◆ Prompt ◆
With any pictures left out, restate word for word the lines in the listing below from the one holding "purple hexagon: (250, 173)" through the last.

◆ Given records ◆

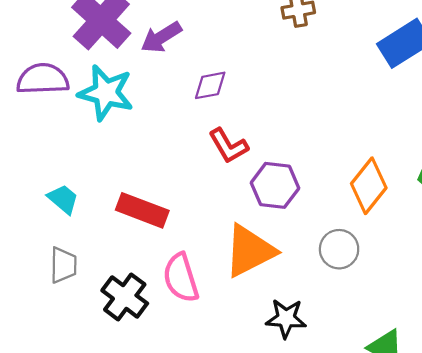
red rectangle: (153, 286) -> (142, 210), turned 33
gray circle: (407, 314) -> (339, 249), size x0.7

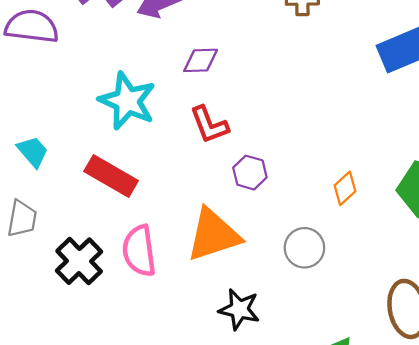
cyan star: (106, 93) -> (127, 101), moved
purple hexagon: (275, 185) -> (250, 173), size x0.7
orange diamond: (369, 186) -> (345, 188), size x0.6

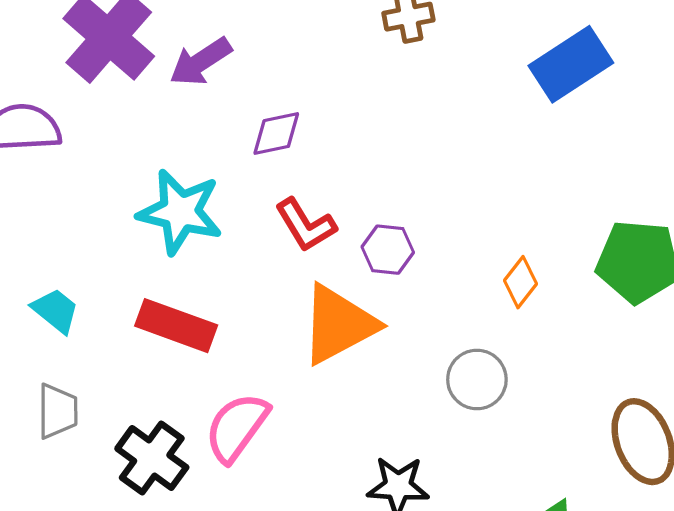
purple hexagon: (250, 173) -> (388, 250), moved
orange triangle: (213, 235) -> (339, 324), moved
pink semicircle: (139, 251) -> (237, 427), turned 54

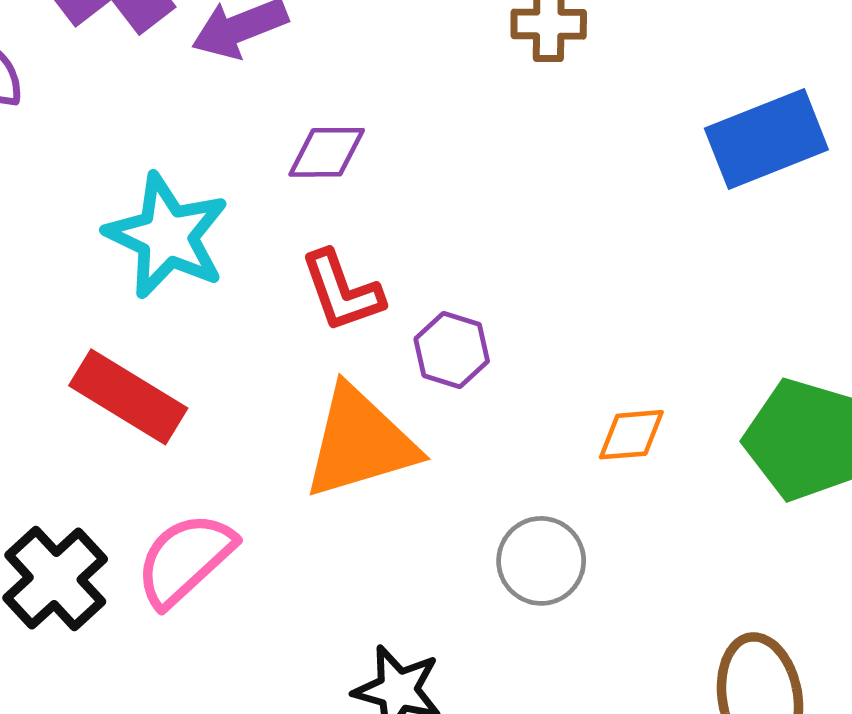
orange diamond: (520, 282) -> (631, 435), turned 36

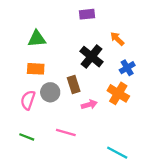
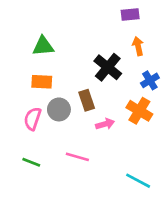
purple rectangle: (87, 14) -> (130, 15), moved
orange arrow: (117, 39) -> (138, 46), turned 32

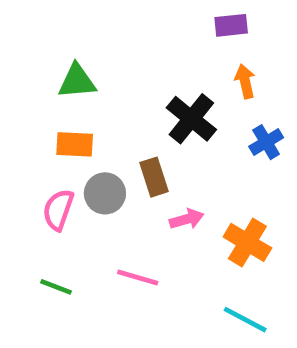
orange cross: (139, 111) -> (247, 242), moved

◆ Output for this task ◆
purple hexagon: (250, 173) -> (388, 250), moved
orange triangle: (213, 235) -> (339, 324), moved
pink semicircle: (139, 251) -> (237, 427), turned 54

orange diamond: (520, 282) -> (631, 435), turned 36

purple rectangle: (87, 14) -> (130, 15), moved
orange arrow: (117, 39) -> (138, 46), turned 32

orange cross: (139, 111) -> (247, 242), moved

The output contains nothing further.